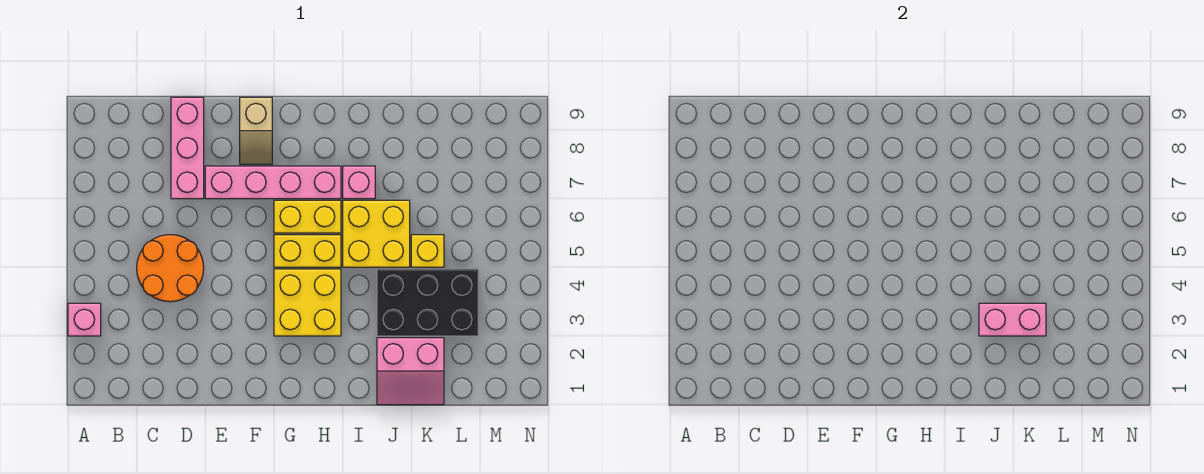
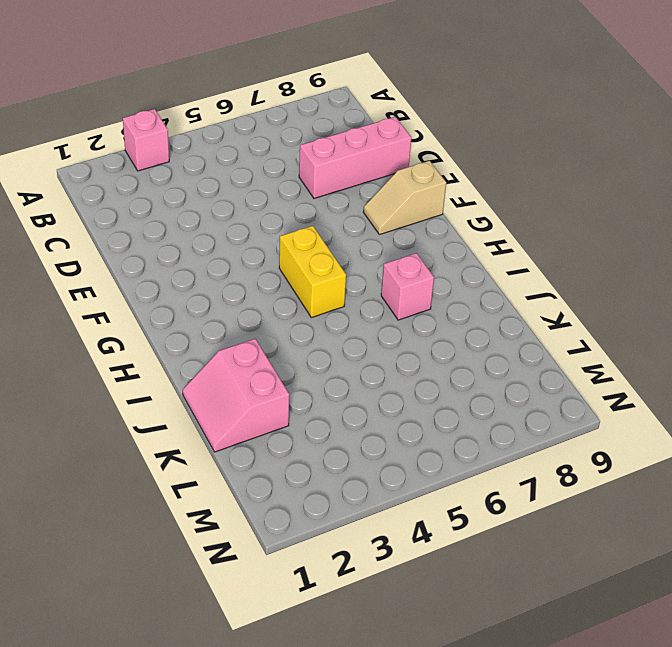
none -> orange round brick C4:D5 level 1
none -> pink brick E7:H7 level 1
none -> yellow brick G3:H4 level 1

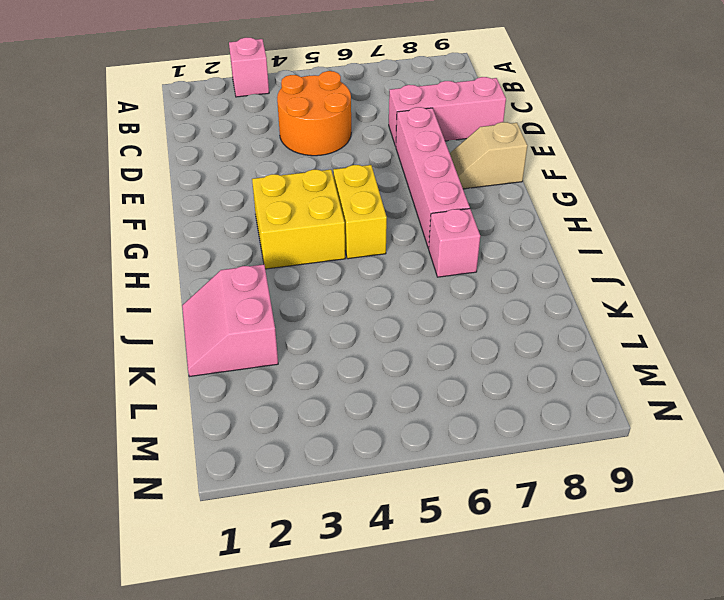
none -> yellow brick G6:H6 level 1
none -> yellow brick I5:J6 level 1
none -> black brick J3:L4 level 1

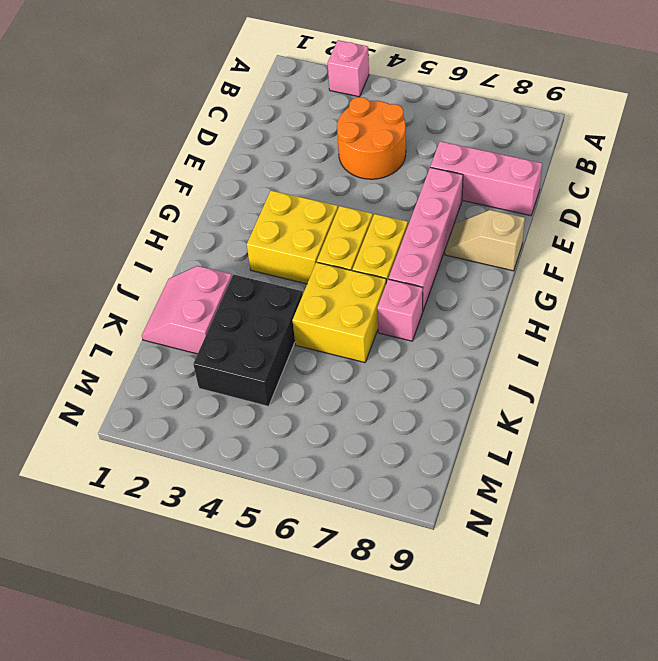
none -> yellow brick K5 level 1
none -> pink brick J3:K3 level 2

■ PROBLEM TO SOLVE
Repeat only the lines from the one with "none -> yellow brick G3:H4 level 1" through the end of the data, both included and exactly as written. Pictures stay out of the copy.

■ EXERCISE OUTPUT
none -> yellow brick G3:H4 level 1

none -> yellow brick G6:H6 level 1
none -> yellow brick I5:J6 level 1
none -> black brick J3:L4 level 1

none -> yellow brick K5 level 1
none -> pink brick J3:K3 level 2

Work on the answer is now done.